● PROBLEM DESCRIPTION:
Lines outside the range are not wanted. Give again exactly the lines between the line holding "brown carton: [67,104,146,203]" and the line holding "pink boat: [83,238,134,326]", inclusive, from the listing below.

● RECORDS SUPPLIED:
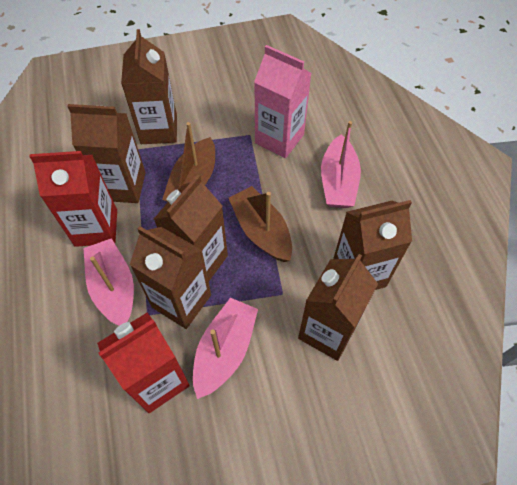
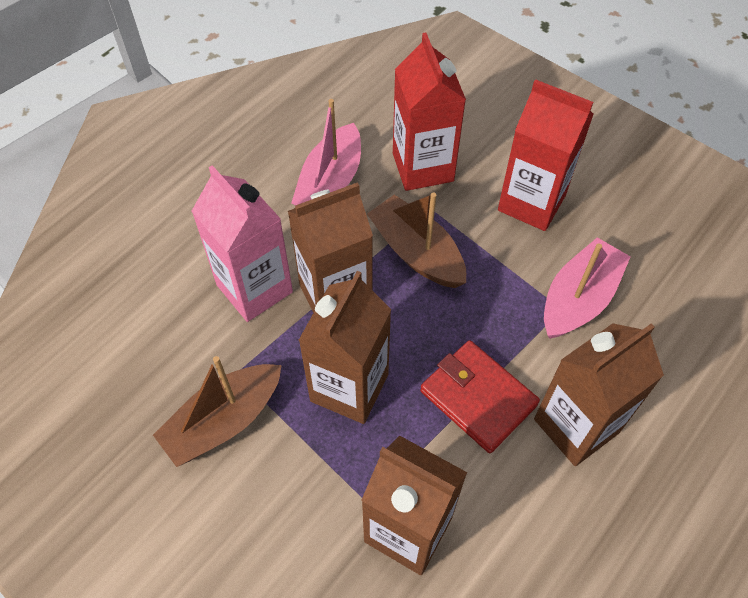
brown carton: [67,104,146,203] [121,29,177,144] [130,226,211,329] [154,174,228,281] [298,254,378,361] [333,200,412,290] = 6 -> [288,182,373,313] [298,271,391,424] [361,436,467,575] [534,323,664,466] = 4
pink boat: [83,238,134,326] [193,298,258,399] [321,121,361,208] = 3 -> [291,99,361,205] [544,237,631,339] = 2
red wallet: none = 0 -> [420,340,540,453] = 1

--

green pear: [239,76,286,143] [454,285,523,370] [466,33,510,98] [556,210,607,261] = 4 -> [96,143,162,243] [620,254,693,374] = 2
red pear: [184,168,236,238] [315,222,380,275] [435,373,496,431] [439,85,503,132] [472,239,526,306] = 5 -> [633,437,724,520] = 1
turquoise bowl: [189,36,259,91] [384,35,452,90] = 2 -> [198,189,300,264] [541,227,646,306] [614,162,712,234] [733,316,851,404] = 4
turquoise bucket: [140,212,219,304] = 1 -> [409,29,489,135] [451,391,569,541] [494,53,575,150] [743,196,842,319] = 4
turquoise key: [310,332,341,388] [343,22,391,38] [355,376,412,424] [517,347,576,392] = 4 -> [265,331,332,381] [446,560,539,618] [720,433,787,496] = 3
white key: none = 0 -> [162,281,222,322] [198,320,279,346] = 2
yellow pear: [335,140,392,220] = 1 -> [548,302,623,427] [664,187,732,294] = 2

==

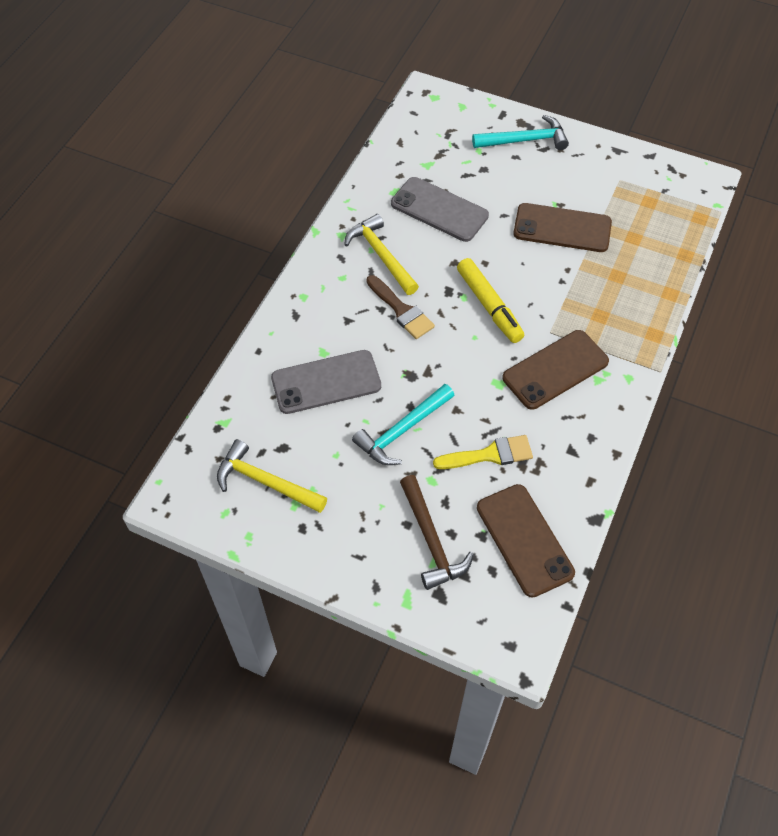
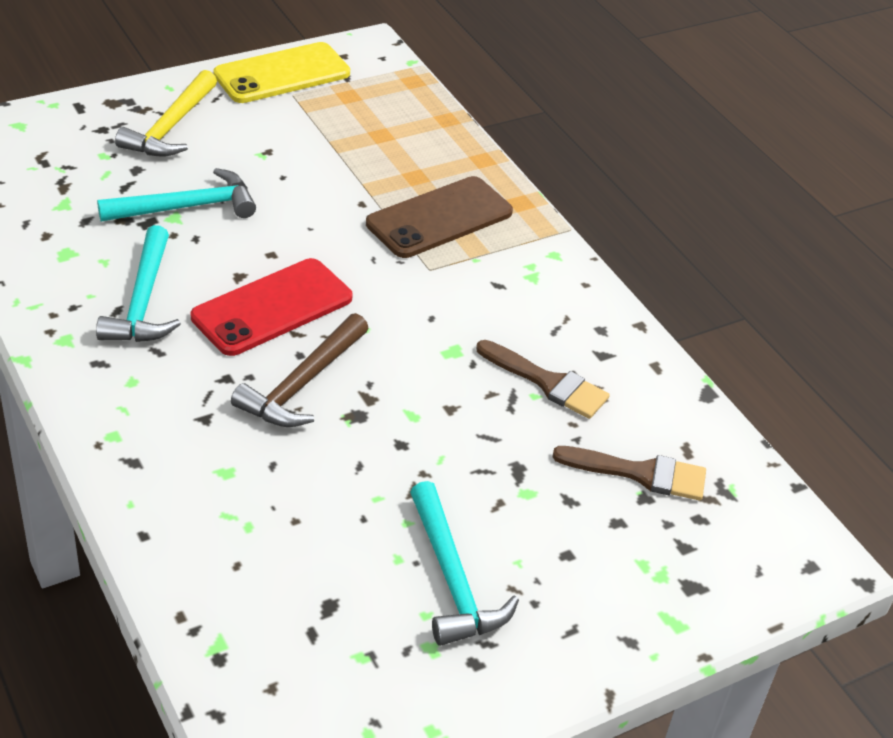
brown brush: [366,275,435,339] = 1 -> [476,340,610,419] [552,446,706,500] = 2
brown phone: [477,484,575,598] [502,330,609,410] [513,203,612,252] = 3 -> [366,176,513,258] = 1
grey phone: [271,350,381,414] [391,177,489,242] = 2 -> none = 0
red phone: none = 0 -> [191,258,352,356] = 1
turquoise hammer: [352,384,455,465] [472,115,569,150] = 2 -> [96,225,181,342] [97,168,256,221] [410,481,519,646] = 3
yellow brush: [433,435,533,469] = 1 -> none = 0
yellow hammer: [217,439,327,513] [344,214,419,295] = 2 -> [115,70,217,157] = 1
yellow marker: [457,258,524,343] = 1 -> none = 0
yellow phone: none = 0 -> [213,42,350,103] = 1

● EXPECTED ANSWER:
brown carton: [67,104,146,203] [121,29,177,144] [130,226,211,329] [154,174,228,281] [298,254,378,361] [333,200,412,290] = 6 -> [288,182,373,313] [298,271,391,424] [361,436,467,575] [534,323,664,466] = 4
pink boat: [83,238,134,326] [193,298,258,399] [321,121,361,208] = 3 -> [291,99,361,205] [544,237,631,339] = 2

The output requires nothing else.